**WHAT TO DO**:
For the entries below, the result should be an exact transcription of the lines from the one with "brown spoon: 7 -> 8" up to and including the one with "turquoise donut: 6 -> 5", and only those.

**EXERCISE DATA**:
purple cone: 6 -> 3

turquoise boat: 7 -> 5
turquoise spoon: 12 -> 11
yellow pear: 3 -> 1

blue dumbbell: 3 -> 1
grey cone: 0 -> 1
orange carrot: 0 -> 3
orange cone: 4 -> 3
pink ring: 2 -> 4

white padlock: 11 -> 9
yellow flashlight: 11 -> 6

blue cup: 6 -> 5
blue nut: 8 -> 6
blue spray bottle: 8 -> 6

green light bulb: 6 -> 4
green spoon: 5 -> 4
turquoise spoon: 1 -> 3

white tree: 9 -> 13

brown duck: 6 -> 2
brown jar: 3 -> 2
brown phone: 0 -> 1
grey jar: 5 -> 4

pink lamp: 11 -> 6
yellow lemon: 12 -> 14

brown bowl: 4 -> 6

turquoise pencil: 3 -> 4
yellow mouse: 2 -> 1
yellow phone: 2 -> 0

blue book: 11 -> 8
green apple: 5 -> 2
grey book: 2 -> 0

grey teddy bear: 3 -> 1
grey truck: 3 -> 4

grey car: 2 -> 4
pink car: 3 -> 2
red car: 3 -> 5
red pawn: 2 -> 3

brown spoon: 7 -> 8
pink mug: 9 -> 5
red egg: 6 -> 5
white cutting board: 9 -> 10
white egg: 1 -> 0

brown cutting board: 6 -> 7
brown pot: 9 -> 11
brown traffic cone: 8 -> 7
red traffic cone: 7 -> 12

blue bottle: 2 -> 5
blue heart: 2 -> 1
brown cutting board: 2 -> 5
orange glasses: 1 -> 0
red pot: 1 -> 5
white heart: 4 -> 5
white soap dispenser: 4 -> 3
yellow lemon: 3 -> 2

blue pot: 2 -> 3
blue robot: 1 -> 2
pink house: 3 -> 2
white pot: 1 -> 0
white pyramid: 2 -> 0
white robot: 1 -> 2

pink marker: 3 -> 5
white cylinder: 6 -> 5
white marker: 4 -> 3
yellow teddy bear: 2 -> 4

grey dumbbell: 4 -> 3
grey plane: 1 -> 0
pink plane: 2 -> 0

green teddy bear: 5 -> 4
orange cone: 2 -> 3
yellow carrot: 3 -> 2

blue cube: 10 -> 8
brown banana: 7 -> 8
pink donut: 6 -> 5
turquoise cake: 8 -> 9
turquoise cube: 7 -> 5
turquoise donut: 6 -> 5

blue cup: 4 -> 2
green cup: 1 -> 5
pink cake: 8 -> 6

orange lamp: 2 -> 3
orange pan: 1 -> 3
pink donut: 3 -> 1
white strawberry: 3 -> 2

**SOLUTION**:
brown spoon: 7 -> 8
pink mug: 9 -> 5
red egg: 6 -> 5
white cutting board: 9 -> 10
white egg: 1 -> 0

brown cutting board: 6 -> 7
brown pot: 9 -> 11
brown traffic cone: 8 -> 7
red traffic cone: 7 -> 12

blue bottle: 2 -> 5
blue heart: 2 -> 1
brown cutting board: 2 -> 5
orange glasses: 1 -> 0
red pot: 1 -> 5
white heart: 4 -> 5
white soap dispenser: 4 -> 3
yellow lemon: 3 -> 2

blue pot: 2 -> 3
blue robot: 1 -> 2
pink house: 3 -> 2
white pot: 1 -> 0
white pyramid: 2 -> 0
white robot: 1 -> 2

pink marker: 3 -> 5
white cylinder: 6 -> 5
white marker: 4 -> 3
yellow teddy bear: 2 -> 4

grey dumbbell: 4 -> 3
grey plane: 1 -> 0
pink plane: 2 -> 0

green teddy bear: 5 -> 4
orange cone: 2 -> 3
yellow carrot: 3 -> 2

blue cube: 10 -> 8
brown banana: 7 -> 8
pink donut: 6 -> 5
turquoise cake: 8 -> 9
turquoise cube: 7 -> 5
turquoise donut: 6 -> 5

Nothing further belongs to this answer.